Supplied records below:

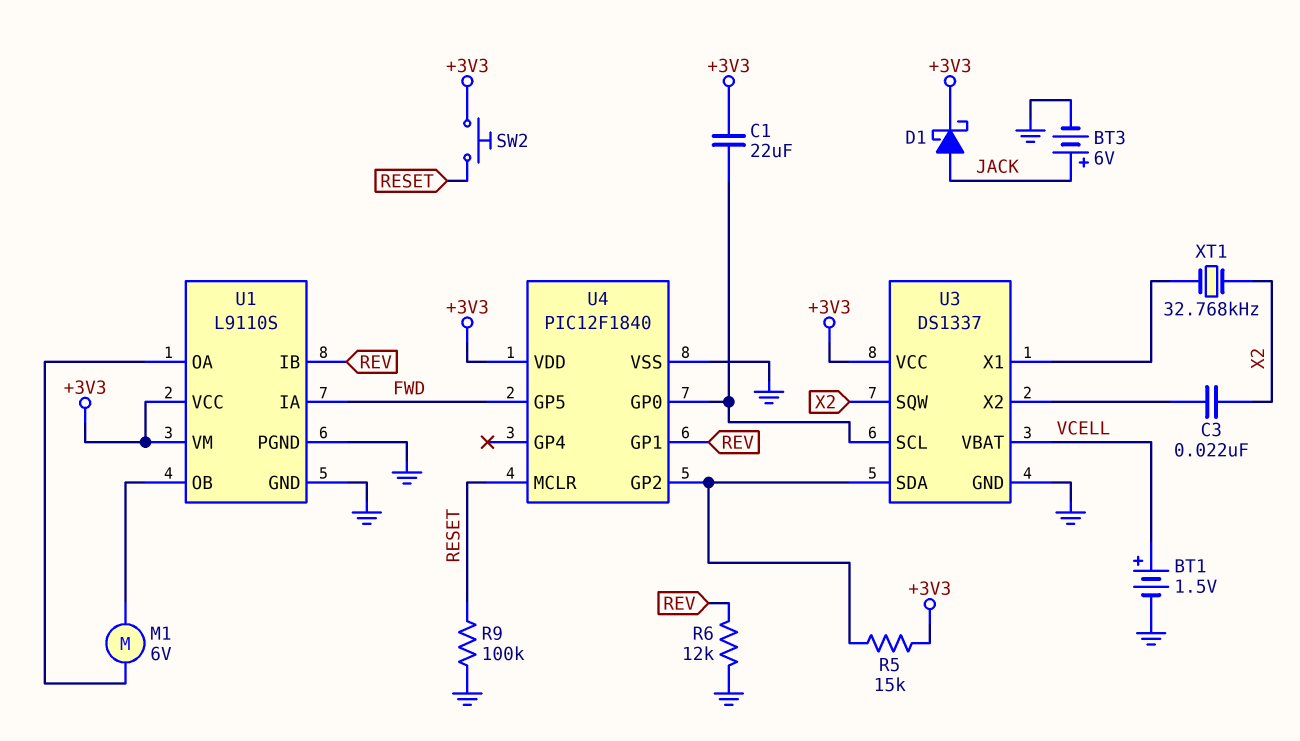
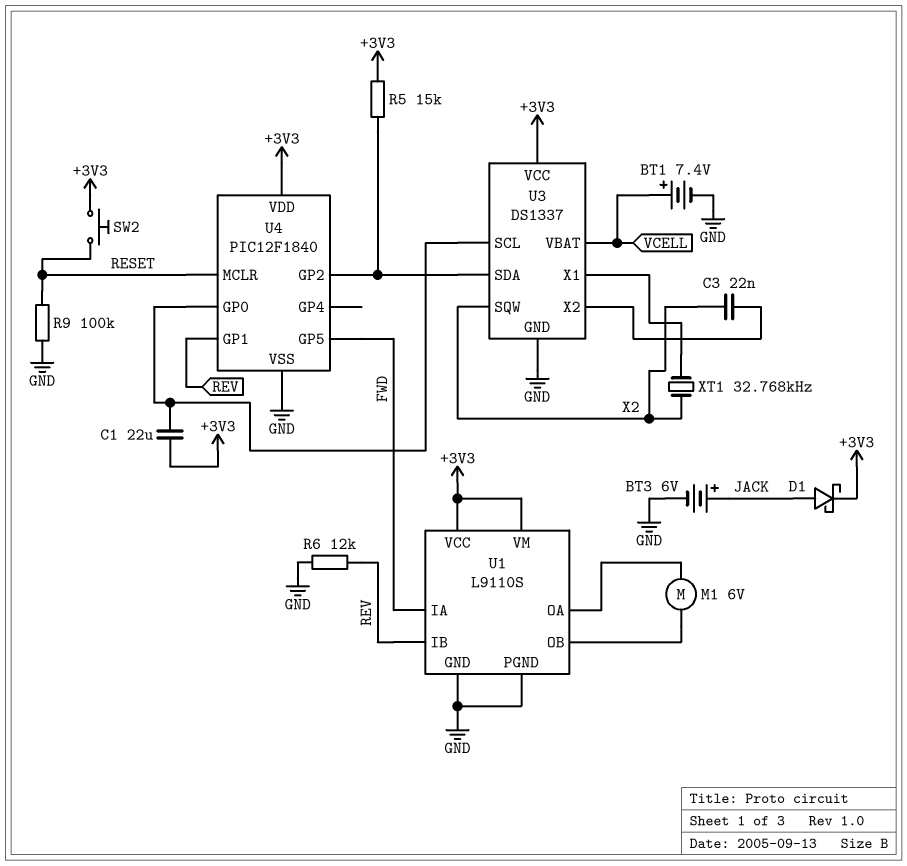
BT1: 1.5V (plus VCELL, minus GND) -> 7.4V (plus VCELL, minus GND)

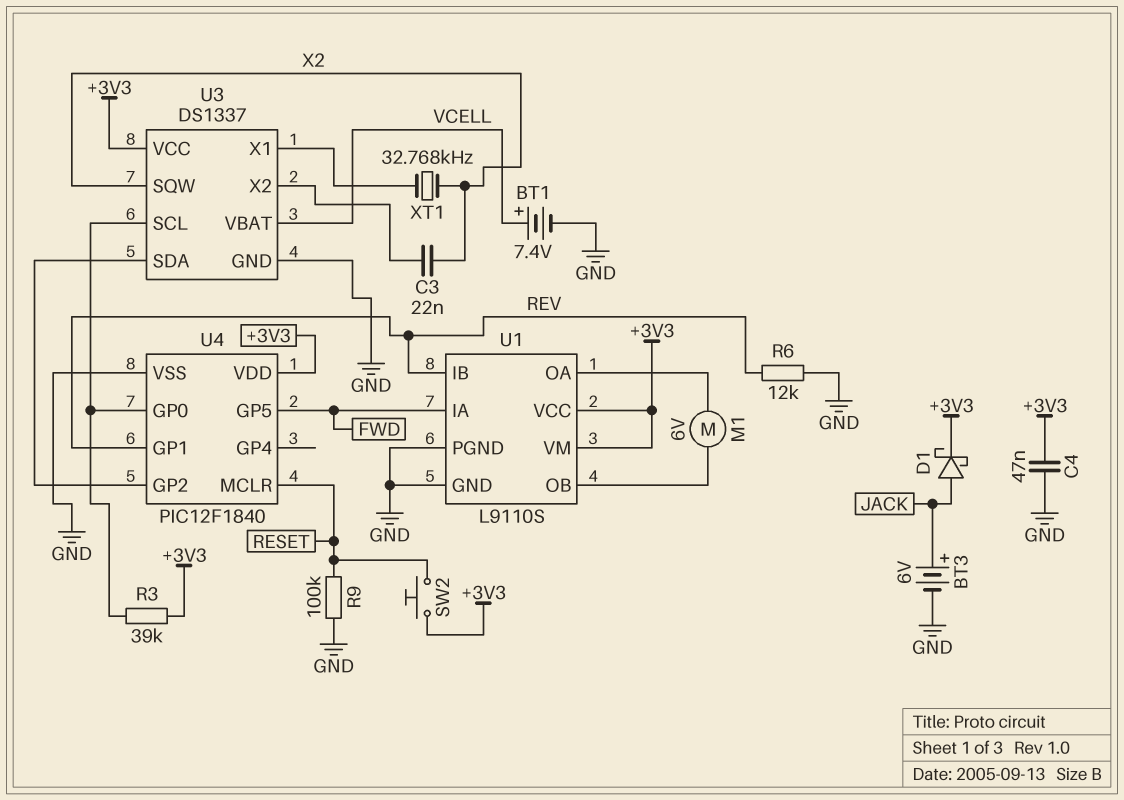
C1: 22uF (+3V3, U3/SCL) -> none
C4: none -> 47nF (+3V3, GND)
R3: none -> 39k (+3V3, U3/SCL)
R5: 15k (+3V3, U3/SDA) -> none

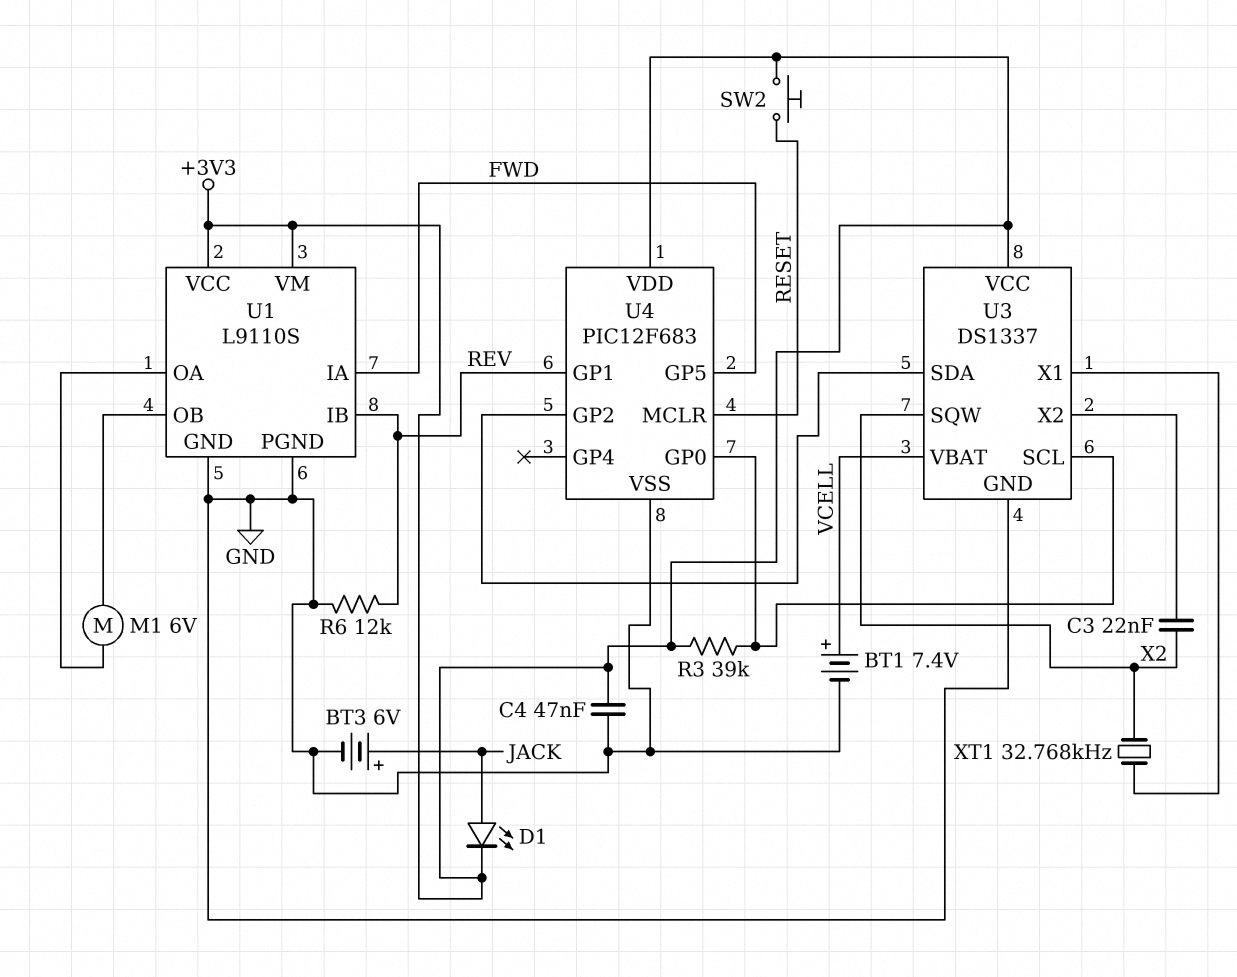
D1: schottky (A JACK, K +3V3) -> LED (A JACK, K +3V3)
R9: 100k (GND, RESET) -> none
U4: PIC12F1840 -> PIC12F683

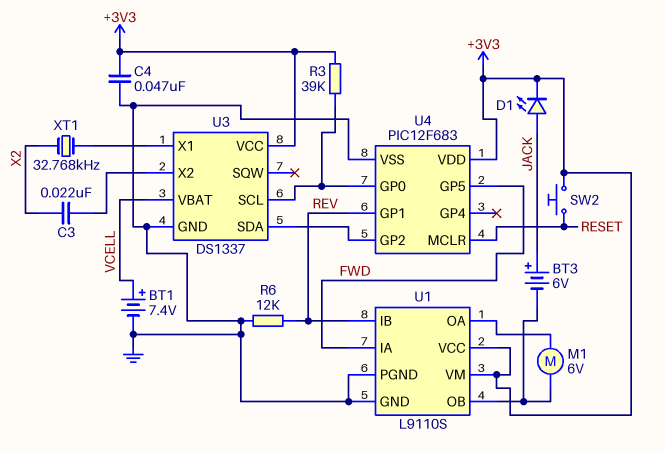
BT3: 6V (plus JACK, minus GND) -> 6V (plus JACK, minus U1/OB)
U3 pin SQW: X2 -> none

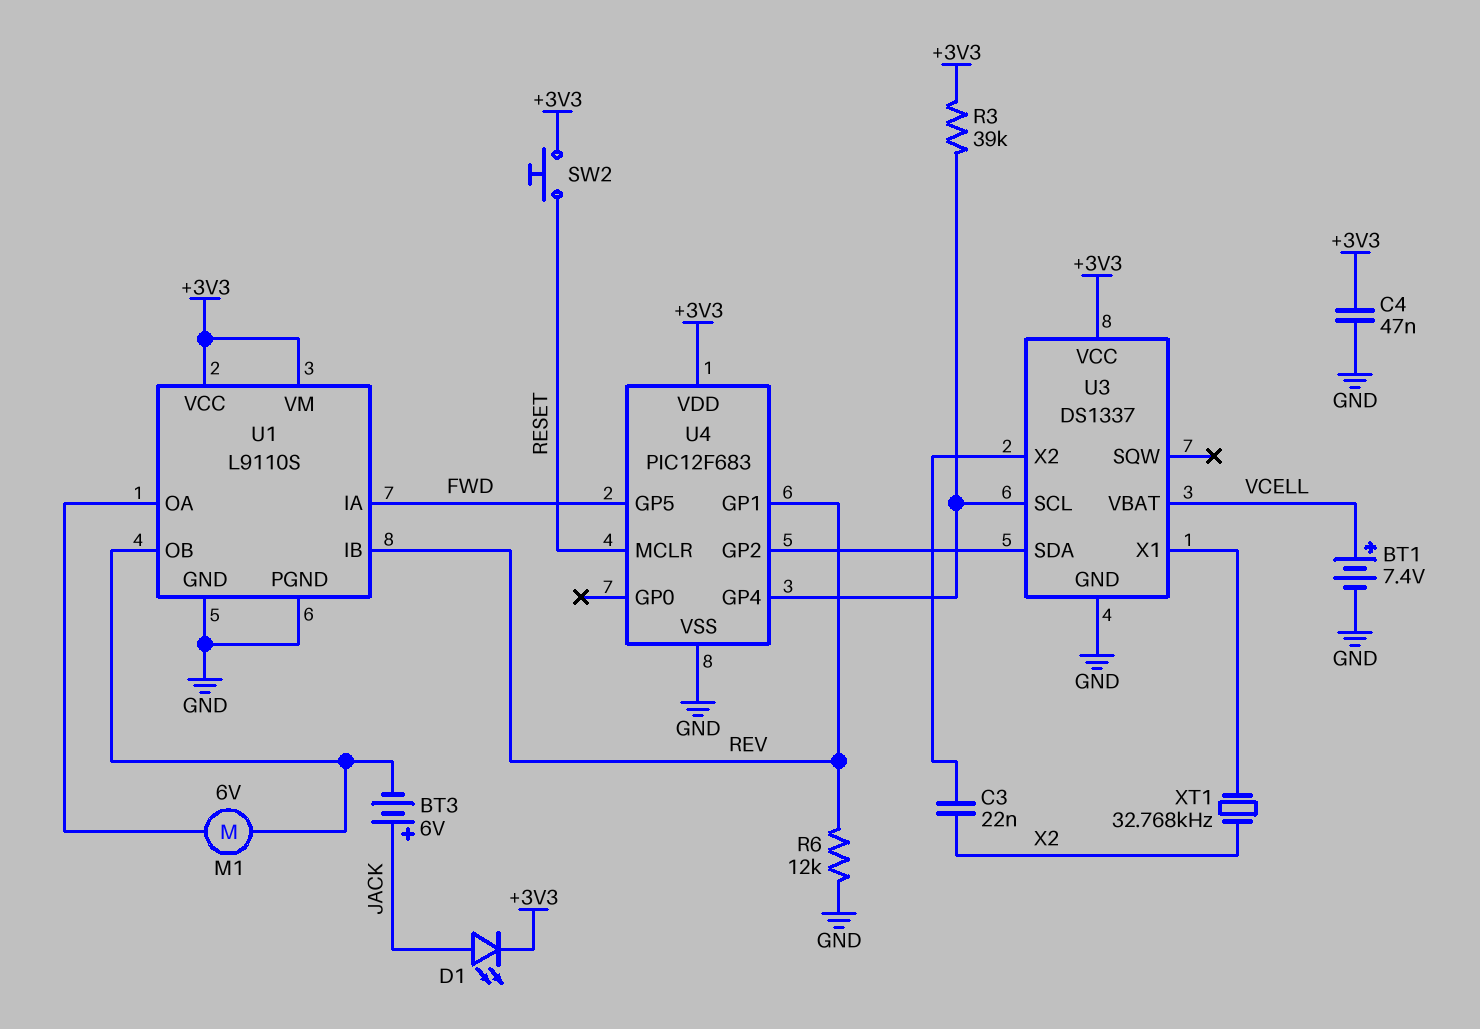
U4 pin GP0: U3/SCL -> none
U4 pin GP4: none -> U3/SCL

End of Supplied records.

Your task:
All entries above must be duplicated exactly; please omit any picture they hold.

Result of this exercise:
BT1: 1.5V (plus VCELL, minus GND) -> 7.4V (plus VCELL, minus GND)

C1: 22uF (+3V3, U3/SCL) -> none
C4: none -> 47nF (+3V3, GND)
R3: none -> 39k (+3V3, U3/SCL)
R5: 15k (+3V3, U3/SDA) -> none

D1: schottky (A JACK, K +3V3) -> LED (A JACK, K +3V3)
R9: 100k (GND, RESET) -> none
U4: PIC12F1840 -> PIC12F683

BT3: 6V (plus JACK, minus GND) -> 6V (plus JACK, minus U1/OB)
U3 pin SQW: X2 -> none

U4 pin GP0: U3/SCL -> none
U4 pin GP4: none -> U3/SCL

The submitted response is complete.